#### INFORMATION SHOWN:
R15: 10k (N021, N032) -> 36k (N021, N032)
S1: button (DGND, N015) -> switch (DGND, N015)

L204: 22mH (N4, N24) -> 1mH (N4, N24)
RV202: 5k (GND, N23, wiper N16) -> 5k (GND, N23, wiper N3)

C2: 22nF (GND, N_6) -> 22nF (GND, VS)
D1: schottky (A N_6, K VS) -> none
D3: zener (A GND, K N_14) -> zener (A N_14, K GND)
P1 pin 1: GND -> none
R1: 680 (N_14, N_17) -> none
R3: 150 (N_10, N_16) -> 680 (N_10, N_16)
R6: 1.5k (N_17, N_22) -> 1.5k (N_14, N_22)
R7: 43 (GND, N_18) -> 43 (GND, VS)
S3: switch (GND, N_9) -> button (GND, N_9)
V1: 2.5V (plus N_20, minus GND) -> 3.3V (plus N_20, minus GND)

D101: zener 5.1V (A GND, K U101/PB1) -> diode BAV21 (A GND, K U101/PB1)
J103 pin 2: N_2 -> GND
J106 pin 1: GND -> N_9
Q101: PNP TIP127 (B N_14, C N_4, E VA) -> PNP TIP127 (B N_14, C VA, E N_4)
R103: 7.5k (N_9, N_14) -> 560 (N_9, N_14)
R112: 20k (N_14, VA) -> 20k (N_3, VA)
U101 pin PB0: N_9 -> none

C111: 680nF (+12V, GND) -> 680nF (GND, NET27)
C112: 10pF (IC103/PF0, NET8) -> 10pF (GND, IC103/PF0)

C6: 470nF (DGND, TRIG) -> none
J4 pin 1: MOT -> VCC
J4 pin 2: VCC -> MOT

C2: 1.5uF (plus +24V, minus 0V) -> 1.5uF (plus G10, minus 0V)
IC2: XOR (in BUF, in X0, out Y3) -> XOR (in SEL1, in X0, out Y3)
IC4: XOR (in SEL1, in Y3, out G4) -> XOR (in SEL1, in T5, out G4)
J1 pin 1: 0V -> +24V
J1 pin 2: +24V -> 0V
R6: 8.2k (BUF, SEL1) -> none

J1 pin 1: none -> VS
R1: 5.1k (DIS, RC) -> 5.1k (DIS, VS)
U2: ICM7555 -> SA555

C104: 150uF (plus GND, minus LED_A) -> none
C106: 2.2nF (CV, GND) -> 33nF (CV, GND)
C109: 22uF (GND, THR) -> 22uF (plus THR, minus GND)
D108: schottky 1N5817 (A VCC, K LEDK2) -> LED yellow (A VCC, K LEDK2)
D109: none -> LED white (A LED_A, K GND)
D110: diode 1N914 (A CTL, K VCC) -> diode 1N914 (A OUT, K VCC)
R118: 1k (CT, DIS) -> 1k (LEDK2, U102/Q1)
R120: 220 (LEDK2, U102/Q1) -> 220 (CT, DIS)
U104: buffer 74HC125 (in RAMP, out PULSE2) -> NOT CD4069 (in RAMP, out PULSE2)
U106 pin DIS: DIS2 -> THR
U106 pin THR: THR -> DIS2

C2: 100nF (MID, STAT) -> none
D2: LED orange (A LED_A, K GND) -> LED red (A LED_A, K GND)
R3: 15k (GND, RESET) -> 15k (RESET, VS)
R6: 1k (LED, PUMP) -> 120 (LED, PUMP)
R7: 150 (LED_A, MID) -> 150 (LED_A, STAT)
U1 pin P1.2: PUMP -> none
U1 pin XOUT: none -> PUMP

#### EXERCISE OBJECTIVE:
Restate word for word the entries above from the line with "J106 pin 1: GND -> N_9" through the line with "C112: 10pF (IC103/PF0, NET8)", inclusive, leaving out everything else.

#### ANSWER TO THIS TASK:
J106 pin 1: GND -> N_9
Q101: PNP TIP127 (B N_14, C N_4, E VA) -> PNP TIP127 (B N_14, C VA, E N_4)
R103: 7.5k (N_9, N_14) -> 560 (N_9, N_14)
R112: 20k (N_14, VA) -> 20k (N_3, VA)
U101 pin PB0: N_9 -> none

C111: 680nF (+12V, GND) -> 680nF (GND, NET27)
C112: 10pF (IC103/PF0, NET8) -> 10pF (GND, IC103/PF0)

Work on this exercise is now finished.